=== Required action ===
Go to the line with "(428, 190) = (258, 124): orange" in the records below, then output it and each following line exactly, up to and including the line with "camera: 130 degrees right, 10 degrees up". Skip pictures and add nothing.

=== Task material ===
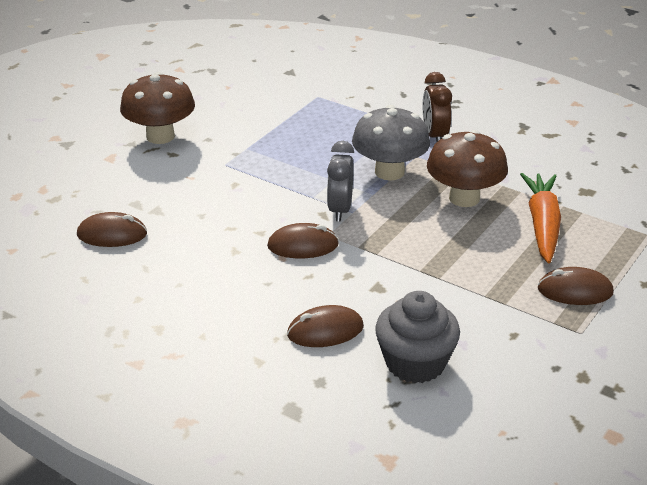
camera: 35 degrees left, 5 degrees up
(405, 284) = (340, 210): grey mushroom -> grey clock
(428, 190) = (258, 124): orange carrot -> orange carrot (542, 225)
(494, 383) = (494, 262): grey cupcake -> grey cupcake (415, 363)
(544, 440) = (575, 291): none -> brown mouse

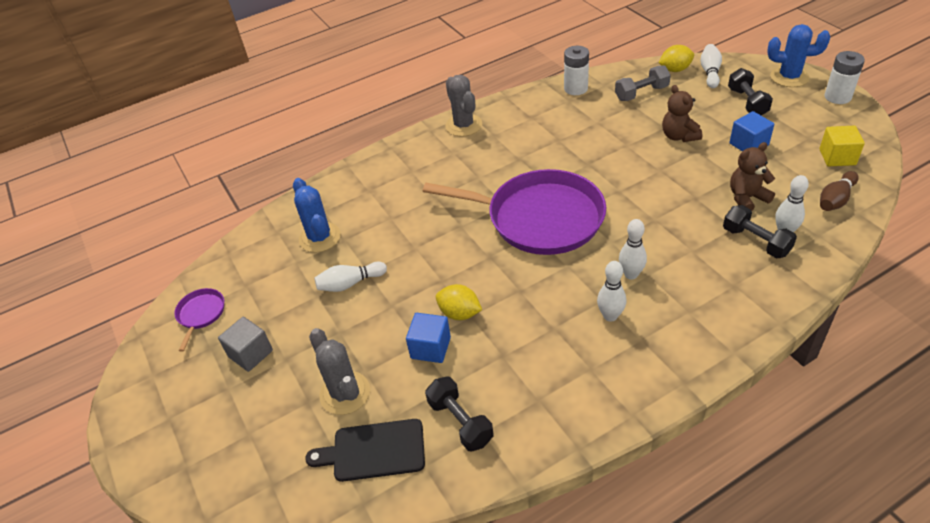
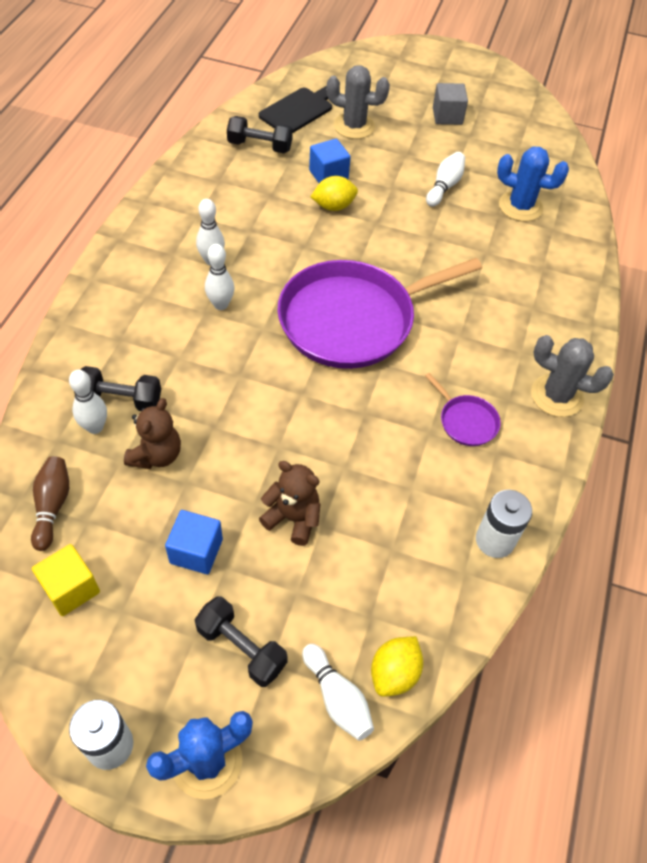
camera: 130 degrees right, 10 degrees up
(200, 314) = (519, 119): purple pan -> purple pan (466, 421)
(641, 93) = (401, 582): grey dumbbell -> none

=== Answer section ===
(428, 190) = (258, 124): orange carrot -> orange carrot (542, 225)
(494, 383) = (494, 262): grey cupcake -> grey cupcake (415, 363)
(544, 440) = (575, 291): none -> brown mouse

camera: 130 degrees right, 10 degrees up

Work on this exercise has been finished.